## EXERCISE
Write out the data exactly, please, and omit the pictures.

## RECORDS SHOWN

------------------------------------

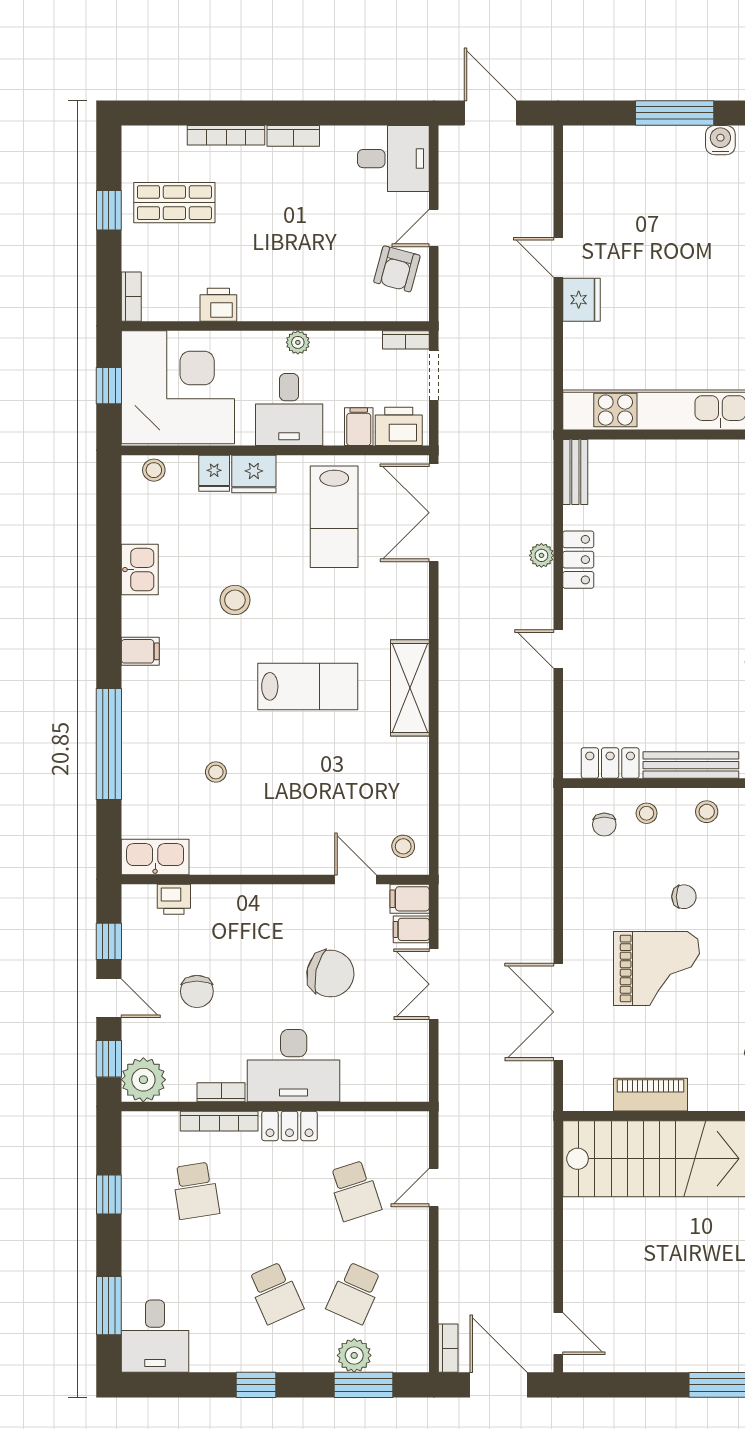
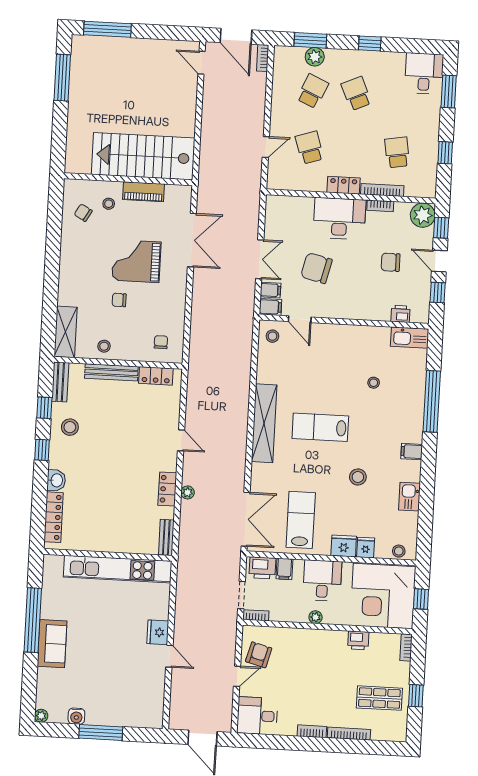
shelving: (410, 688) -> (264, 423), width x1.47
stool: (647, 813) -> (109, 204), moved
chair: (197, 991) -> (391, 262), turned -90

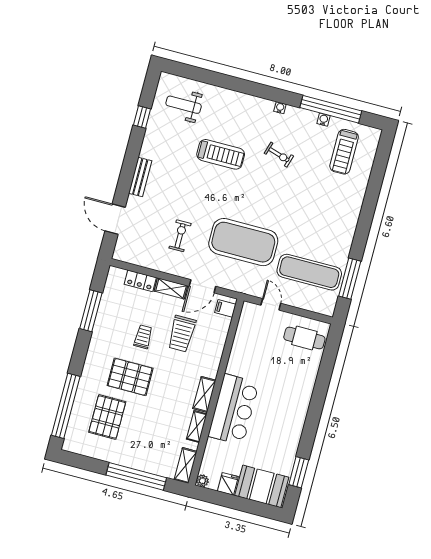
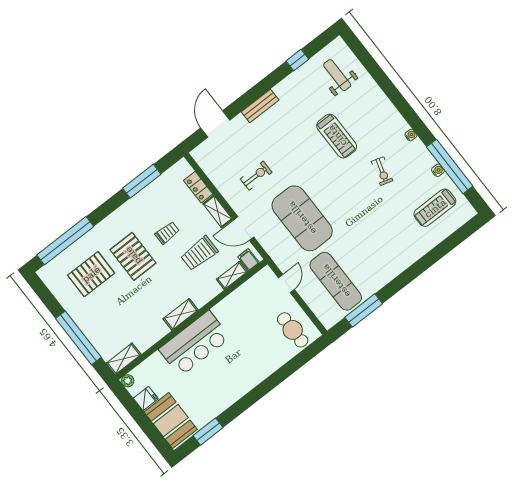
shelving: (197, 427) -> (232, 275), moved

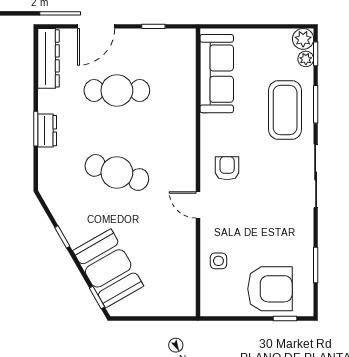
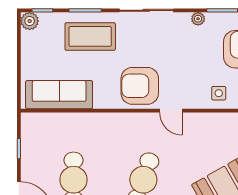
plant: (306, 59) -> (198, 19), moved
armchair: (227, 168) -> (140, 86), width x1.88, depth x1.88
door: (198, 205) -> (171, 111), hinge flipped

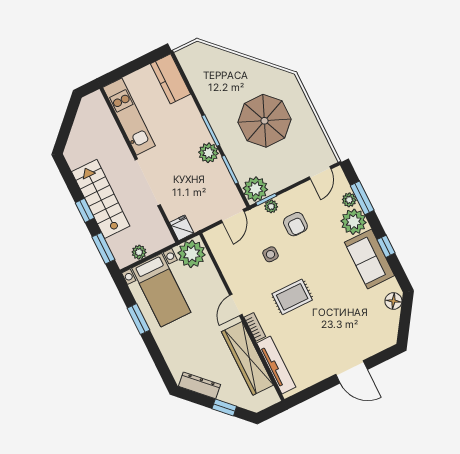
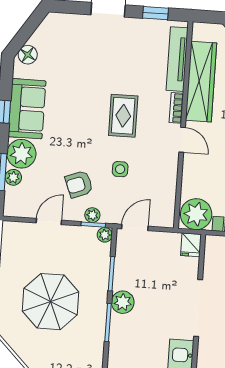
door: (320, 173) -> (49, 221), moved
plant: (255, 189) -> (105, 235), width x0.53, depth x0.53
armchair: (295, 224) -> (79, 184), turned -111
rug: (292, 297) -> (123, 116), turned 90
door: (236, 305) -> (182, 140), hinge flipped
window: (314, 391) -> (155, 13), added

------------------------------------

## ANSWER SPACE
shelving: (410, 688) -> (264, 423), width x1.47
stool: (647, 813) -> (109, 204), moved
chair: (197, 991) -> (391, 262), turned -90

shelving: (197, 427) -> (232, 275), moved

plant: (306, 59) -> (198, 19), moved
armchair: (227, 168) -> (140, 86), width x1.88, depth x1.88
door: (198, 205) -> (171, 111), hinge flipped

door: (320, 173) -> (49, 221), moved
plant: (255, 189) -> (105, 235), width x0.53, depth x0.53
armchair: (295, 224) -> (79, 184), turned -111
rug: (292, 297) -> (123, 116), turned 90
door: (236, 305) -> (182, 140), hinge flipped
window: (314, 391) -> (155, 13), added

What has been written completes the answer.